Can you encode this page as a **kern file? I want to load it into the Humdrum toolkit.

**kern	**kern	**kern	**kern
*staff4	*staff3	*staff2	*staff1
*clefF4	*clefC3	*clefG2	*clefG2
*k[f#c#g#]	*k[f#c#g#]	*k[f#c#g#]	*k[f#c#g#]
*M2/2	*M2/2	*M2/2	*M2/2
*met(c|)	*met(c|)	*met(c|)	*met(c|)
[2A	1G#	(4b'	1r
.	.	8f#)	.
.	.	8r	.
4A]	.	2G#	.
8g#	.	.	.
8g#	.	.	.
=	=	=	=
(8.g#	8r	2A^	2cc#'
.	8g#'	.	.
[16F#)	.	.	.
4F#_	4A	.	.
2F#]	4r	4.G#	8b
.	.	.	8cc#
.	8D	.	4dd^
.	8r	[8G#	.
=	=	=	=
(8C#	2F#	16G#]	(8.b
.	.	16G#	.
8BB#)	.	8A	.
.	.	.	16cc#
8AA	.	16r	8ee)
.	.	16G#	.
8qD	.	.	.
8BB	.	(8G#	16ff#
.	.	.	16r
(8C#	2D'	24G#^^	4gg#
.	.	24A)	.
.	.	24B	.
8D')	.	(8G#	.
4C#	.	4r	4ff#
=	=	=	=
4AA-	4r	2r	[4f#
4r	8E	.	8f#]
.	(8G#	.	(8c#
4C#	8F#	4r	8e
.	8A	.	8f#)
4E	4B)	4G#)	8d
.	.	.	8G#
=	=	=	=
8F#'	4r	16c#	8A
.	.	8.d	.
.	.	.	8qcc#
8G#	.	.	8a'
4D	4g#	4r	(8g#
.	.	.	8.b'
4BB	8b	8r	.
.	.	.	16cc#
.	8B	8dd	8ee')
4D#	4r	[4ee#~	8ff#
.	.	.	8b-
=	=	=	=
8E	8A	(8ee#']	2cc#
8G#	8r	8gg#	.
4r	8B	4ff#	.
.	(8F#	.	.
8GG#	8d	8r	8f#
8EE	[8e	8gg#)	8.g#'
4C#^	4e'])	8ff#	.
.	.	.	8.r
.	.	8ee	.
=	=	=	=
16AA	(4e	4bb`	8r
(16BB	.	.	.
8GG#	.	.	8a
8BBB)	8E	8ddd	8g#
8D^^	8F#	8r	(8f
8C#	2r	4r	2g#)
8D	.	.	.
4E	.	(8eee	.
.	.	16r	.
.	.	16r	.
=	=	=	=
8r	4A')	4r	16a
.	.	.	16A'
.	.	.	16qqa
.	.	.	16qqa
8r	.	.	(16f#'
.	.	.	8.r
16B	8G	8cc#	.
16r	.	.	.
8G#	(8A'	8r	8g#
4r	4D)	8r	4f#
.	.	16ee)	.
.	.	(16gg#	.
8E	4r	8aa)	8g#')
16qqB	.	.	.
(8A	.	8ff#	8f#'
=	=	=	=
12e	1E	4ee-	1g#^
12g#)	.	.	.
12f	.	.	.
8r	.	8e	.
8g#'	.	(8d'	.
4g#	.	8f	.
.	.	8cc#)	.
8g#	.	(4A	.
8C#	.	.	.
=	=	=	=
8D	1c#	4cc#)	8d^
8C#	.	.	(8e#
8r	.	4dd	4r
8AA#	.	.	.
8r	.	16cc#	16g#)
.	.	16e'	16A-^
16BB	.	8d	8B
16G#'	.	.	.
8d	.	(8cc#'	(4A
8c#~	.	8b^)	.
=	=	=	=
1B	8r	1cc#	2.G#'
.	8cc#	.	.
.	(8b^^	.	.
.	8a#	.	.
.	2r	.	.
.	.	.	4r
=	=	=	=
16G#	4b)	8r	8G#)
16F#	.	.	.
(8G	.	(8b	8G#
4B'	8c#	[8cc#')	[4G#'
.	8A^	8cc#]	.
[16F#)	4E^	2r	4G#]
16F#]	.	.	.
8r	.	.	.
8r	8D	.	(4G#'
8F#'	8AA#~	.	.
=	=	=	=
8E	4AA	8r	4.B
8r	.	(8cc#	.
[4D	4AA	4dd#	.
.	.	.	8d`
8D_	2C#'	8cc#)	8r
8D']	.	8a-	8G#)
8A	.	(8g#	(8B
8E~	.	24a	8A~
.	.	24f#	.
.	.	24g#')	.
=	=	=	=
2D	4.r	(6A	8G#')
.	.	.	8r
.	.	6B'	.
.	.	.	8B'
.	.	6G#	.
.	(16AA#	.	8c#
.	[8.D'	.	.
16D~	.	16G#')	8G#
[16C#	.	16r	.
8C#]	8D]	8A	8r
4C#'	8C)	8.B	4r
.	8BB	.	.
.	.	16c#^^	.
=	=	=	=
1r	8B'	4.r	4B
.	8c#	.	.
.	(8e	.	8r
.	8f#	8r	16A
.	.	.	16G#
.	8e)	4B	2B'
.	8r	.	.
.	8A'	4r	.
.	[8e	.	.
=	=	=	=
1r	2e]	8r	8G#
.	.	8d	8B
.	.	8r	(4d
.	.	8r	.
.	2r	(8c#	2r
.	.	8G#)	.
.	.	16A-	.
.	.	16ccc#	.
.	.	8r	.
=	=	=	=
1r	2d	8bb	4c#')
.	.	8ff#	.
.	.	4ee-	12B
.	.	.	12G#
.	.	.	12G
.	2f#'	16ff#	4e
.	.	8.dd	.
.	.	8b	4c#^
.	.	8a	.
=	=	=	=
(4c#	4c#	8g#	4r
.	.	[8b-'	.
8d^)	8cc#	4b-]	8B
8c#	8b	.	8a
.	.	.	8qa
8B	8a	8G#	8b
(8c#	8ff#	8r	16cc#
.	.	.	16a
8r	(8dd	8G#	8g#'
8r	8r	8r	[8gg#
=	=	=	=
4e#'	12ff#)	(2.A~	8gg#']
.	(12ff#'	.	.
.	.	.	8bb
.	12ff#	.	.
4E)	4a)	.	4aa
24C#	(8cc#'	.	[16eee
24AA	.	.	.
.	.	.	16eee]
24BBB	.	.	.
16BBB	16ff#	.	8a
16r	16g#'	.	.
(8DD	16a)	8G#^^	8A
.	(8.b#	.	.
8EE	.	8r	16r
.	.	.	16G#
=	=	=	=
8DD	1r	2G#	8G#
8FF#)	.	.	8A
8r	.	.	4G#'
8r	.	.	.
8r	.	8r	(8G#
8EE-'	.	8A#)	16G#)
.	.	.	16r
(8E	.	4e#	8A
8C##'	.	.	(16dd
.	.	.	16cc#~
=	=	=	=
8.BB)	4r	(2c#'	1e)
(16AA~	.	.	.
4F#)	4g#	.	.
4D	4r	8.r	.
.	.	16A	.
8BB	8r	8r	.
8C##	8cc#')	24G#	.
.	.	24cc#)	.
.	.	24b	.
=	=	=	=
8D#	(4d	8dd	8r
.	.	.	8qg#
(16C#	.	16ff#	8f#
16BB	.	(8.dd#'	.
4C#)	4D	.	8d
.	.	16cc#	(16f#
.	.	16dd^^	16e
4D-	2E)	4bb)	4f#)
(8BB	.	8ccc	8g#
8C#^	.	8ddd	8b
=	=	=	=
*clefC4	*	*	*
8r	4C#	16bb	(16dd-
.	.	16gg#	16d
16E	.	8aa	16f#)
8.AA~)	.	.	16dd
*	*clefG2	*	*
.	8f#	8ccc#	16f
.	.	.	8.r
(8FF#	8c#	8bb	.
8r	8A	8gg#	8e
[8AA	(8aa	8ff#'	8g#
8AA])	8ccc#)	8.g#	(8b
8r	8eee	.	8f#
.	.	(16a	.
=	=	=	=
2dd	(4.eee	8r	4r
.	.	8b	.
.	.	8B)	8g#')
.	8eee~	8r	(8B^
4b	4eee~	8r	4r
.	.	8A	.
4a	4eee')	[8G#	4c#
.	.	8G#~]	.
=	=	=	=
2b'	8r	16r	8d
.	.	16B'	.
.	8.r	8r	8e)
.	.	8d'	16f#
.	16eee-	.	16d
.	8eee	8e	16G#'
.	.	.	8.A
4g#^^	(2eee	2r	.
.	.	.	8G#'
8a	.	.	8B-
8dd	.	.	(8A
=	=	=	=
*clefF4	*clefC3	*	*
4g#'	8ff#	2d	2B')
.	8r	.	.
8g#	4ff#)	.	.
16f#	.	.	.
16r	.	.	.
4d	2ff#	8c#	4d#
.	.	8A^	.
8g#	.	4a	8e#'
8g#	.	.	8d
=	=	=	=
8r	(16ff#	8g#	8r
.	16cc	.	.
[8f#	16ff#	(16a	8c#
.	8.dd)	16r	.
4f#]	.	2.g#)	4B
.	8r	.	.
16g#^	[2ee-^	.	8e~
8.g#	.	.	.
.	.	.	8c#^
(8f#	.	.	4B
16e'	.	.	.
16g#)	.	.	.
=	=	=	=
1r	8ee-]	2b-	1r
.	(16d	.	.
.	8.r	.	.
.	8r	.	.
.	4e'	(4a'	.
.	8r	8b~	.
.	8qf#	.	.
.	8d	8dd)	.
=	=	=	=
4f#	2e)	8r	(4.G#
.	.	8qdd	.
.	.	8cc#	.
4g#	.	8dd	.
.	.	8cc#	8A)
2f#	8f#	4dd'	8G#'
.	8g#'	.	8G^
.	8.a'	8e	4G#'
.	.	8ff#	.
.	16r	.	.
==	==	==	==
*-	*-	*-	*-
────────
Problem details - Pick out every line above that contains the string "kern", and copy each one in full.

Task answer -
Can you encode this page as a **kern file? I want to load it into the Humdrum toolkit.
**kern	**kern	**kern	**kern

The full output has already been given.